- _WORK ORDER_
Quote exactly and only this range of lines in the data below: the line that holds "filing cabinet: (385, 207)" to the line that holds "armchair: (129, 306) -> (209, 203), turned 90", both included.

- _Items from a data source_

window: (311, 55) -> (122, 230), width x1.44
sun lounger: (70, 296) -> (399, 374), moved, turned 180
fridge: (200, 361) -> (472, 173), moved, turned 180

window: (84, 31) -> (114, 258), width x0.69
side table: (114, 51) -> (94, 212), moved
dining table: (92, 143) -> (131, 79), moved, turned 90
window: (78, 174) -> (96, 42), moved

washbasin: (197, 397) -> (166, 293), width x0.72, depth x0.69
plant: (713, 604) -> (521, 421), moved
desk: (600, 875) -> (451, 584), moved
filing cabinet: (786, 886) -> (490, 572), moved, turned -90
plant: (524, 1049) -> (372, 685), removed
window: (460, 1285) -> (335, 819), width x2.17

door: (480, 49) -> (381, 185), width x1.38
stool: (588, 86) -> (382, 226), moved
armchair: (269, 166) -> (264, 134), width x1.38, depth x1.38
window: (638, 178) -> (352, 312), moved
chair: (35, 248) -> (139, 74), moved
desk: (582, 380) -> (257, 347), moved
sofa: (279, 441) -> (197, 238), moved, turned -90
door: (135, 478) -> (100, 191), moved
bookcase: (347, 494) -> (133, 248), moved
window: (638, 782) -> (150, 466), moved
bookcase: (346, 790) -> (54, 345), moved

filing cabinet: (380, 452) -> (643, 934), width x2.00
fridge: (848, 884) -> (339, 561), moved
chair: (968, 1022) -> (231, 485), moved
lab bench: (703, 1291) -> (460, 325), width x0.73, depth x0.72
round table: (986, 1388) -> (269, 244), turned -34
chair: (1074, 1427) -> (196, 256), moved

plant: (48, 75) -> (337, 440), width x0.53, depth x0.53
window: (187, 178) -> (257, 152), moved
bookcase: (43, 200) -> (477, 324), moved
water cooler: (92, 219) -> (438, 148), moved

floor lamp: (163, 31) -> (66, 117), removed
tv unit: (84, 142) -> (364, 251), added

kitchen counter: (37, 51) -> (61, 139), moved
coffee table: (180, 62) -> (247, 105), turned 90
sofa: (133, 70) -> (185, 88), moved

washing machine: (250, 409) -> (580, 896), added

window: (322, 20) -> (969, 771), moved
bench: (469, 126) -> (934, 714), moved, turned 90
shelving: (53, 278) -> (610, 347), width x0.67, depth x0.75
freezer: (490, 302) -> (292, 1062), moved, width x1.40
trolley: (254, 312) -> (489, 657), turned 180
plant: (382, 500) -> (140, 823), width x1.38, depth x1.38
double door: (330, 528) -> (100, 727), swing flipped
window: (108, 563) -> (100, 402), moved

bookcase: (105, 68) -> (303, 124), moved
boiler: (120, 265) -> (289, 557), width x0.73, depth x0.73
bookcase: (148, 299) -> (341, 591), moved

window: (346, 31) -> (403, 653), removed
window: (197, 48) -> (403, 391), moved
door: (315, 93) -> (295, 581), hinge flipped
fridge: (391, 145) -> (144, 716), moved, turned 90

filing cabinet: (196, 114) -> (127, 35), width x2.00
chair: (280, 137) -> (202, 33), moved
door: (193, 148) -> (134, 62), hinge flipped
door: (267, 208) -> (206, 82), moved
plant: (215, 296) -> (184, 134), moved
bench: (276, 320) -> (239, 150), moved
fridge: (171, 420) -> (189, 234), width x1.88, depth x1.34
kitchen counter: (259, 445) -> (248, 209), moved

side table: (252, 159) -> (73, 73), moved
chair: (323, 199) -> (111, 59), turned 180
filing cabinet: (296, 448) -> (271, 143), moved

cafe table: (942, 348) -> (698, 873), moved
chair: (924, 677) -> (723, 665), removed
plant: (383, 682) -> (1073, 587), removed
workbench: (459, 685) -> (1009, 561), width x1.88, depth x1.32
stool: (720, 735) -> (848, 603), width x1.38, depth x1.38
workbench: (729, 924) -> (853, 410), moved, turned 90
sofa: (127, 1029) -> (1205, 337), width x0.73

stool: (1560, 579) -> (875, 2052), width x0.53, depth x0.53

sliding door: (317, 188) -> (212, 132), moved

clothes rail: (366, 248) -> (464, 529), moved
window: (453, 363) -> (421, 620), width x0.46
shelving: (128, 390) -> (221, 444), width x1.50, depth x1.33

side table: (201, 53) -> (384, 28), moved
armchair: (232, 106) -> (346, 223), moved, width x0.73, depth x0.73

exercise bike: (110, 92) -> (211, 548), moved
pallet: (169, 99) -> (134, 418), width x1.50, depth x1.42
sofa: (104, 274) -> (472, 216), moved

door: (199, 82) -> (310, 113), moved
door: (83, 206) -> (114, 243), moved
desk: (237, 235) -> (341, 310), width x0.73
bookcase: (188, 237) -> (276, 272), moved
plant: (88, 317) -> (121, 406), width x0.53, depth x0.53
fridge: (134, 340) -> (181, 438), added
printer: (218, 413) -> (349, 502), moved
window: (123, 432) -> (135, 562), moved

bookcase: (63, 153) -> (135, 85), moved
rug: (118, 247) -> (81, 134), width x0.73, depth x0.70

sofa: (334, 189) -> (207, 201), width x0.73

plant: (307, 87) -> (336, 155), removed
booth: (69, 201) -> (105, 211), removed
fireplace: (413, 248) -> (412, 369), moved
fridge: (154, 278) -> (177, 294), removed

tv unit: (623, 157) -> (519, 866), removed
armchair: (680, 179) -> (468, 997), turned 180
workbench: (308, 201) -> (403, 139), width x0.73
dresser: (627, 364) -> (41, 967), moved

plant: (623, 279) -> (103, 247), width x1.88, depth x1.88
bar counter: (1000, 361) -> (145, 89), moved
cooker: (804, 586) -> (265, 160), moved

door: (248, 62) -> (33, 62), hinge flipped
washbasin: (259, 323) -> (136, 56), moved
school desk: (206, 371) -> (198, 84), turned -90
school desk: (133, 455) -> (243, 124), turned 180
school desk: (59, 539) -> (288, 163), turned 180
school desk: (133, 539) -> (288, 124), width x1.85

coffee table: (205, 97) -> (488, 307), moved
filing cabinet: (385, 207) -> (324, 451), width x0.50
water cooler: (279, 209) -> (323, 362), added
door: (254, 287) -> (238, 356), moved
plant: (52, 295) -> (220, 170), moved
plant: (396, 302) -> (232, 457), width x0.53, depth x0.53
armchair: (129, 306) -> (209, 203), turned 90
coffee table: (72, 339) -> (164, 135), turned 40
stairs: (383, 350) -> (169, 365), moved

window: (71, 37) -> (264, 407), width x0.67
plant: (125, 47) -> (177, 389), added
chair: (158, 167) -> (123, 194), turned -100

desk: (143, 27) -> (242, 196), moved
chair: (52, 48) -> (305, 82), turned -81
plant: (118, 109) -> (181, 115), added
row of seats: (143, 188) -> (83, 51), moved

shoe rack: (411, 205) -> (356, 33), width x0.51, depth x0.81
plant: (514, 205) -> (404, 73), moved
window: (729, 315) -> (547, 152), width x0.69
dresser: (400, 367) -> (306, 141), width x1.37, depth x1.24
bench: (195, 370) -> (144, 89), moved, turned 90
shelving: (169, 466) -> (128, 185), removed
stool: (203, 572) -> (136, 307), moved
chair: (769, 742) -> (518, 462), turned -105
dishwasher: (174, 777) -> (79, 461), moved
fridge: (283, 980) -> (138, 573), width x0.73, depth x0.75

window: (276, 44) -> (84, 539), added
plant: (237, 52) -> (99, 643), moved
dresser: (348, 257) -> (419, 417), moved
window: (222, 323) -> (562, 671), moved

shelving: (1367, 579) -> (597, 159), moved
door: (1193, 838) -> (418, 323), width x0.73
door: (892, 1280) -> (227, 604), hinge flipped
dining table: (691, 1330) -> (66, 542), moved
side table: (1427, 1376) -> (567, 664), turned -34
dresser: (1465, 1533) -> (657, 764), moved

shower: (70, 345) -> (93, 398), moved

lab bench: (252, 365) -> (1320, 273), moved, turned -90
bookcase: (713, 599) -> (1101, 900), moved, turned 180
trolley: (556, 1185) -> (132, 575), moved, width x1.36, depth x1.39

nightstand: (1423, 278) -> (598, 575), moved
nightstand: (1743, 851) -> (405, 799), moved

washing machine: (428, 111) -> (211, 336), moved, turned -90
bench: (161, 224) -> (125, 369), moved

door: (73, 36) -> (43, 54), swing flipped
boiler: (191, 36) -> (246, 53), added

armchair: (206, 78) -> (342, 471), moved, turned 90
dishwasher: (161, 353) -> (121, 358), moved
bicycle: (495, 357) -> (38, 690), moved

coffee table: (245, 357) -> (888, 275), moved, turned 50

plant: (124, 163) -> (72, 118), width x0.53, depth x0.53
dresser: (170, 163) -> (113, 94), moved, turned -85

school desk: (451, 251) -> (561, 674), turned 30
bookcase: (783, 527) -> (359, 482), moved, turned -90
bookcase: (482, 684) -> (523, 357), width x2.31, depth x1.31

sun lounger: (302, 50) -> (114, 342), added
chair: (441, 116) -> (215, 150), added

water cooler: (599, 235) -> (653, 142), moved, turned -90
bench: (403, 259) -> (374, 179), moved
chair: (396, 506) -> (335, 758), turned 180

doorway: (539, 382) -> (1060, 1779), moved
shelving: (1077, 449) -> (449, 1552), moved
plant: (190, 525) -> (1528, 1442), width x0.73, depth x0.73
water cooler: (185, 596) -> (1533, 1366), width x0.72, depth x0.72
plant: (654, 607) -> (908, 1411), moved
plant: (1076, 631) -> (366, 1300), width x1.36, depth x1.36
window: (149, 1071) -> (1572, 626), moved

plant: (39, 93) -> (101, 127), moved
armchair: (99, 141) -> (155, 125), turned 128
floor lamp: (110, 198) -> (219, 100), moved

- _SOLUTION BELOW_
filing cabinet: (385, 207) -> (324, 451), width x0.50
water cooler: (279, 209) -> (323, 362), added
door: (254, 287) -> (238, 356), moved
plant: (52, 295) -> (220, 170), moved
plant: (396, 302) -> (232, 457), width x0.53, depth x0.53
armchair: (129, 306) -> (209, 203), turned 90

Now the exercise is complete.